§ BRIEF
Each line from the one that contains "(96, 346) = (375, 589): yellow" to the end of the entries must be copied word for word, and only those lines.

§ TASK MATERIAL

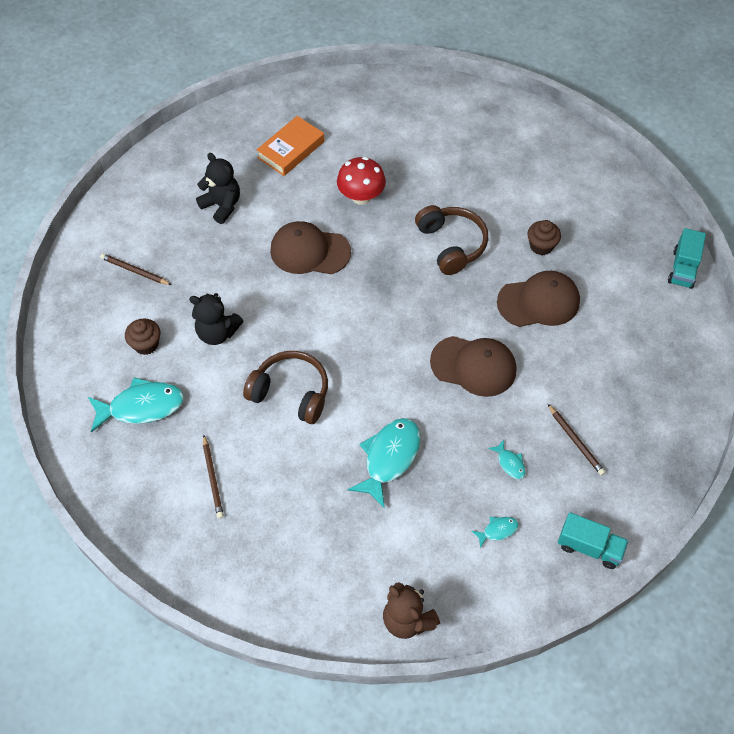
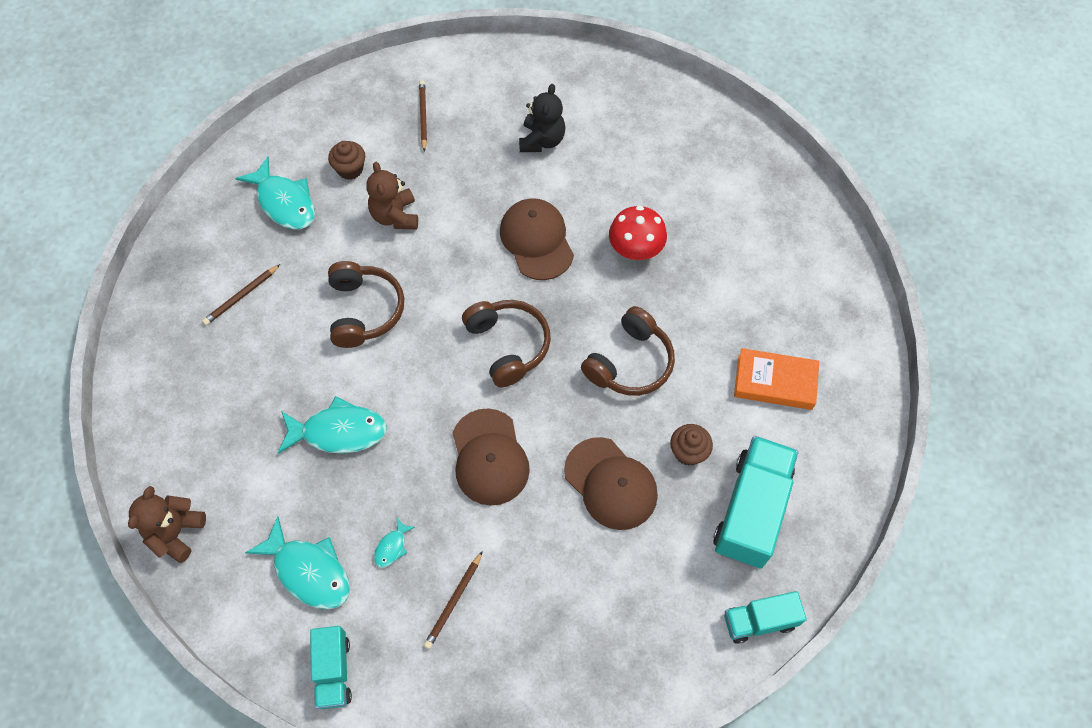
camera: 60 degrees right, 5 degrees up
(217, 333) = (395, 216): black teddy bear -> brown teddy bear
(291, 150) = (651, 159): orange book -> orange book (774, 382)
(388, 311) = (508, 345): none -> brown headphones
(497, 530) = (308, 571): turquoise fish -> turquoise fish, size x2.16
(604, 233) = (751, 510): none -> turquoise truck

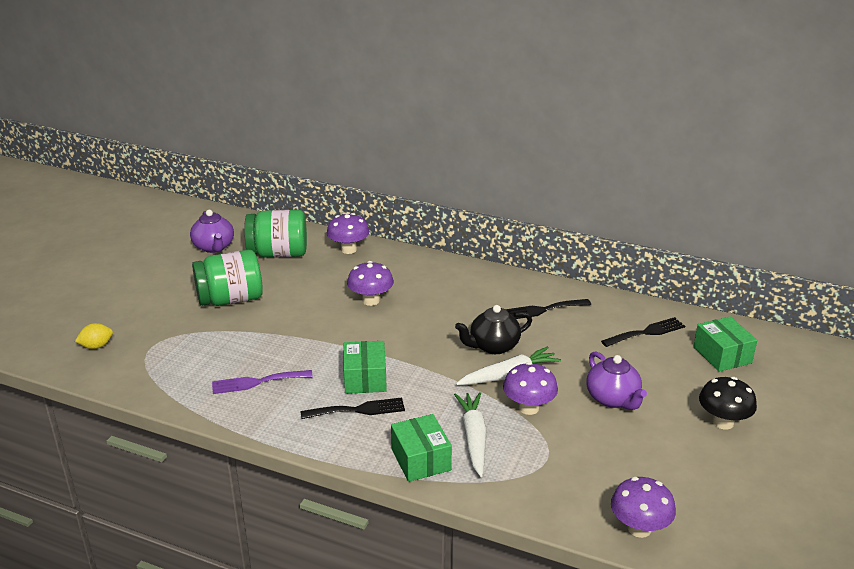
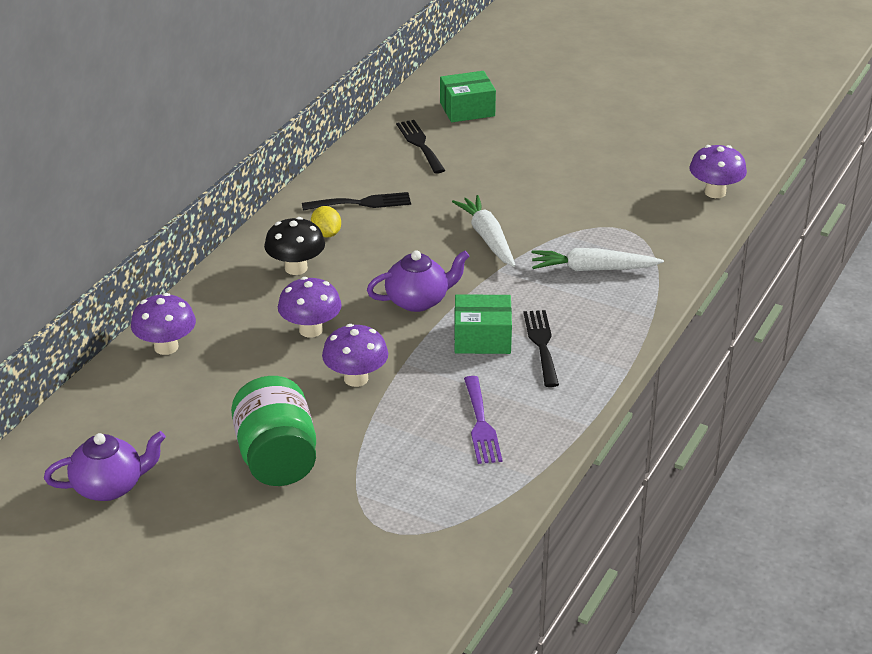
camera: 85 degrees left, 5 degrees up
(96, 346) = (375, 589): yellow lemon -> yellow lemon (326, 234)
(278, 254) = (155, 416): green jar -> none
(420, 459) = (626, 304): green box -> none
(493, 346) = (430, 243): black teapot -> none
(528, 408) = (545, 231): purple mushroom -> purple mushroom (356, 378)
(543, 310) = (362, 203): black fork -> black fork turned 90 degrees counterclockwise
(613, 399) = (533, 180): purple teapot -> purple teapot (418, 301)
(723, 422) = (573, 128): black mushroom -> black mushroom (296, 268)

§ ANSWER FOR THE TASK
(96, 346) = (375, 589): yellow lemon -> yellow lemon (326, 234)
(278, 254) = (155, 416): green jar -> none
(420, 459) = (626, 304): green box -> none
(493, 346) = (430, 243): black teapot -> none
(528, 408) = (545, 231): purple mushroom -> purple mushroom (356, 378)
(543, 310) = (362, 203): black fork -> black fork turned 90 degrees counterclockwise
(613, 399) = (533, 180): purple teapot -> purple teapot (418, 301)
(723, 422) = (573, 128): black mushroom -> black mushroom (296, 268)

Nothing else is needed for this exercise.